* [Work order]
Only the lines from the one that contains "(311, 356) = (612, 531): yellow" through the last line of the records should appear, each printed exactly as it is.

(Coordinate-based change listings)
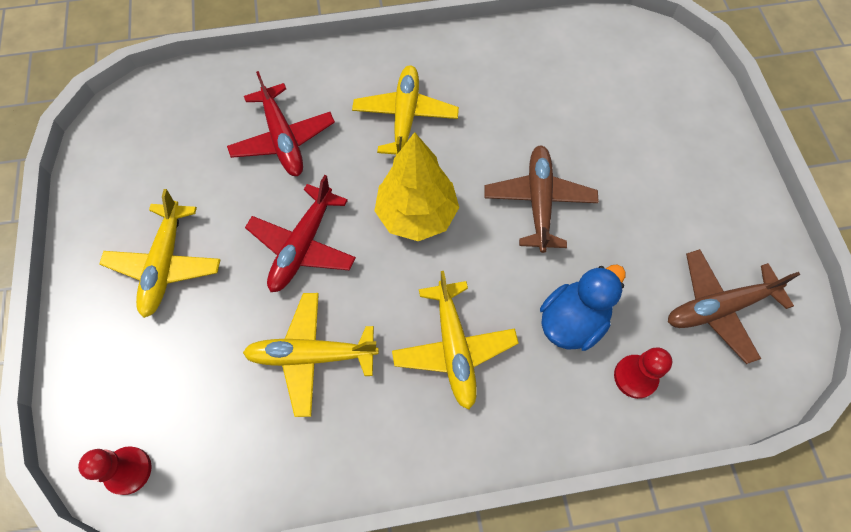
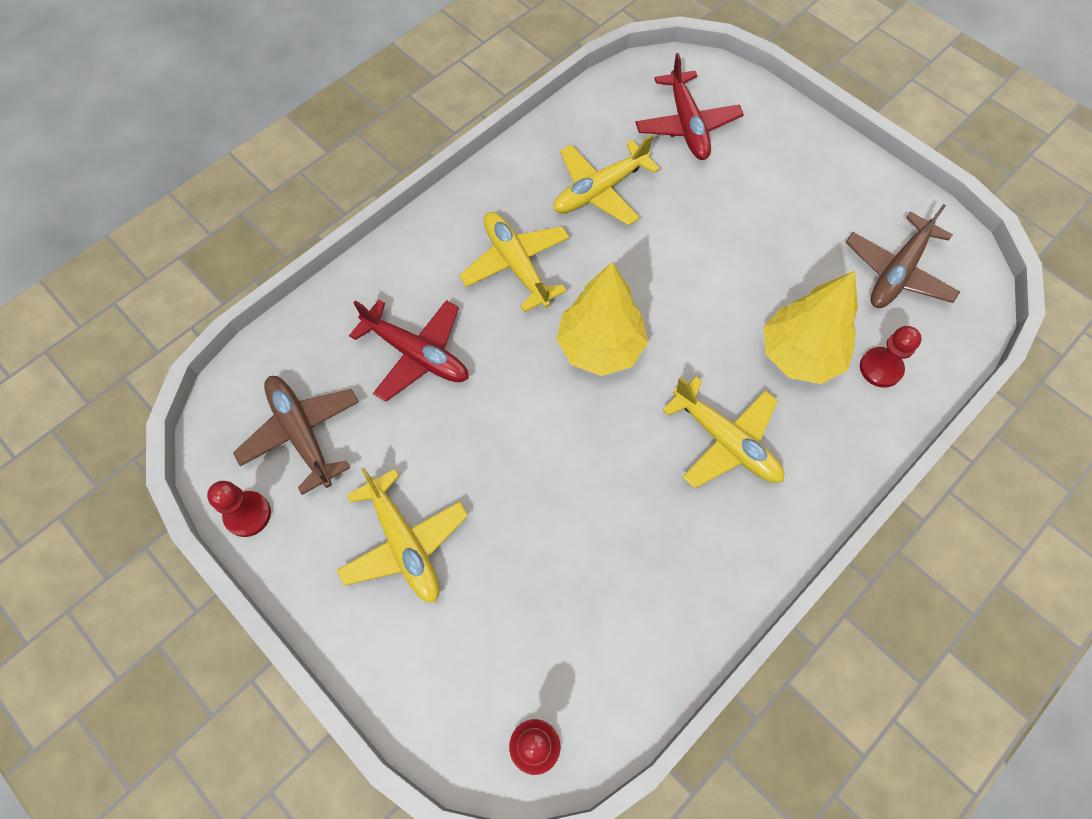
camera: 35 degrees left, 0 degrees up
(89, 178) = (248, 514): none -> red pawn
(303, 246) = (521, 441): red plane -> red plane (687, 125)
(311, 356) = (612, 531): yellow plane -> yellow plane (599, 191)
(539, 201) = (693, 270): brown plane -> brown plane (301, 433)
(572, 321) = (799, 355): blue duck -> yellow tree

* [Your solution]
(311, 356) = (612, 531): yellow plane -> yellow plane (599, 191)
(539, 201) = (693, 270): brown plane -> brown plane (301, 433)
(572, 321) = (799, 355): blue duck -> yellow tree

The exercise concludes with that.